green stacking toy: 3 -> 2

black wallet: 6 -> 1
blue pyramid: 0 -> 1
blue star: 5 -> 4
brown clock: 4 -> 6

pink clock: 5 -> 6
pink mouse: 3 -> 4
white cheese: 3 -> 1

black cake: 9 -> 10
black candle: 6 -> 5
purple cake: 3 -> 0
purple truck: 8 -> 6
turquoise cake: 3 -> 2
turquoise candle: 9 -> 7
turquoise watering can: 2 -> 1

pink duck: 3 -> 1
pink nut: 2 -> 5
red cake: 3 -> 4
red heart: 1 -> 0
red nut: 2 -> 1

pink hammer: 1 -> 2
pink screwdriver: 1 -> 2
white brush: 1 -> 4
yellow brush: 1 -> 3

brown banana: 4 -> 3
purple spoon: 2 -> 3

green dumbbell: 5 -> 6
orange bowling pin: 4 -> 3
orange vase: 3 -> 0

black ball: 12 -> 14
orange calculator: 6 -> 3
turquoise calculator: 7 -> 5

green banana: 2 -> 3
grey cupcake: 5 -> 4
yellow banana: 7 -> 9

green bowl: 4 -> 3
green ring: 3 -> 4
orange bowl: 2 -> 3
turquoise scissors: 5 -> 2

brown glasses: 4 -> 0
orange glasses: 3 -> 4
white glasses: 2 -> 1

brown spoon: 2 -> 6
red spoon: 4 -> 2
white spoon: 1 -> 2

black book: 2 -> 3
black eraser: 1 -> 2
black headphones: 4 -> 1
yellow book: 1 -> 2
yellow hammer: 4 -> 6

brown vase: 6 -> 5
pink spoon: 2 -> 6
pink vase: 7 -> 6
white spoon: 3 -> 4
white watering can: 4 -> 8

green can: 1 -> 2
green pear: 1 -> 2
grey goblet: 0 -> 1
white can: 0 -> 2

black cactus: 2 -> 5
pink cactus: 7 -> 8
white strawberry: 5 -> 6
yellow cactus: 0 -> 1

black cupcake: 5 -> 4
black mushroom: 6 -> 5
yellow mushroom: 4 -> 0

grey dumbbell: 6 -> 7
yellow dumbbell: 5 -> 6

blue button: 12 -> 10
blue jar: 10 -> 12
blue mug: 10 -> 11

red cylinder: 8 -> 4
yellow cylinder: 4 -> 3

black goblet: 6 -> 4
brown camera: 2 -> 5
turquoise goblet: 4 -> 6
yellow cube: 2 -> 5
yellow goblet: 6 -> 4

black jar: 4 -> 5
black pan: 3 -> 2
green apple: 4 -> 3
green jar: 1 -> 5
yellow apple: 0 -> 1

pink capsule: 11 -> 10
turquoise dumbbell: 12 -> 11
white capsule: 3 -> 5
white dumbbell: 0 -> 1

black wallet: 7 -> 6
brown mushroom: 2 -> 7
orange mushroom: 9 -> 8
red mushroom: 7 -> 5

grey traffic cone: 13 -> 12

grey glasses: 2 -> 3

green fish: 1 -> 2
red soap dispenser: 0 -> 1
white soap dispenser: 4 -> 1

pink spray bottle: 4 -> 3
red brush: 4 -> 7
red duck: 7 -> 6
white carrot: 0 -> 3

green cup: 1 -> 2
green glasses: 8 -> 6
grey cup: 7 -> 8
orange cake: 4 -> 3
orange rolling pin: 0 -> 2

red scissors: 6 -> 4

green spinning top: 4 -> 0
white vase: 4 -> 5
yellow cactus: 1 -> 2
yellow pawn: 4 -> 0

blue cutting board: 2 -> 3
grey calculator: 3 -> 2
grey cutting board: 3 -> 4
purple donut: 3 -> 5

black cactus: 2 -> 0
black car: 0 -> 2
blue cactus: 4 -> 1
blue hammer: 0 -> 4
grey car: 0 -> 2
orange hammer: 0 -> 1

════════════════════

EXERCISE:
Would you please write out, exactly and with no other lines, the stretch of the listing above from the line containing "orange glasses: 3 -> 4" through the line containing "black pan: 3 -> 2"?

TASK RESULT:
orange glasses: 3 -> 4
white glasses: 2 -> 1

brown spoon: 2 -> 6
red spoon: 4 -> 2
white spoon: 1 -> 2

black book: 2 -> 3
black eraser: 1 -> 2
black headphones: 4 -> 1
yellow book: 1 -> 2
yellow hammer: 4 -> 6

brown vase: 6 -> 5
pink spoon: 2 -> 6
pink vase: 7 -> 6
white spoon: 3 -> 4
white watering can: 4 -> 8

green can: 1 -> 2
green pear: 1 -> 2
grey goblet: 0 -> 1
white can: 0 -> 2

black cactus: 2 -> 5
pink cactus: 7 -> 8
white strawberry: 5 -> 6
yellow cactus: 0 -> 1

black cupcake: 5 -> 4
black mushroom: 6 -> 5
yellow mushroom: 4 -> 0

grey dumbbell: 6 -> 7
yellow dumbbell: 5 -> 6

blue button: 12 -> 10
blue jar: 10 -> 12
blue mug: 10 -> 11

red cylinder: 8 -> 4
yellow cylinder: 4 -> 3

black goblet: 6 -> 4
brown camera: 2 -> 5
turquoise goblet: 4 -> 6
yellow cube: 2 -> 5
yellow goblet: 6 -> 4

black jar: 4 -> 5
black pan: 3 -> 2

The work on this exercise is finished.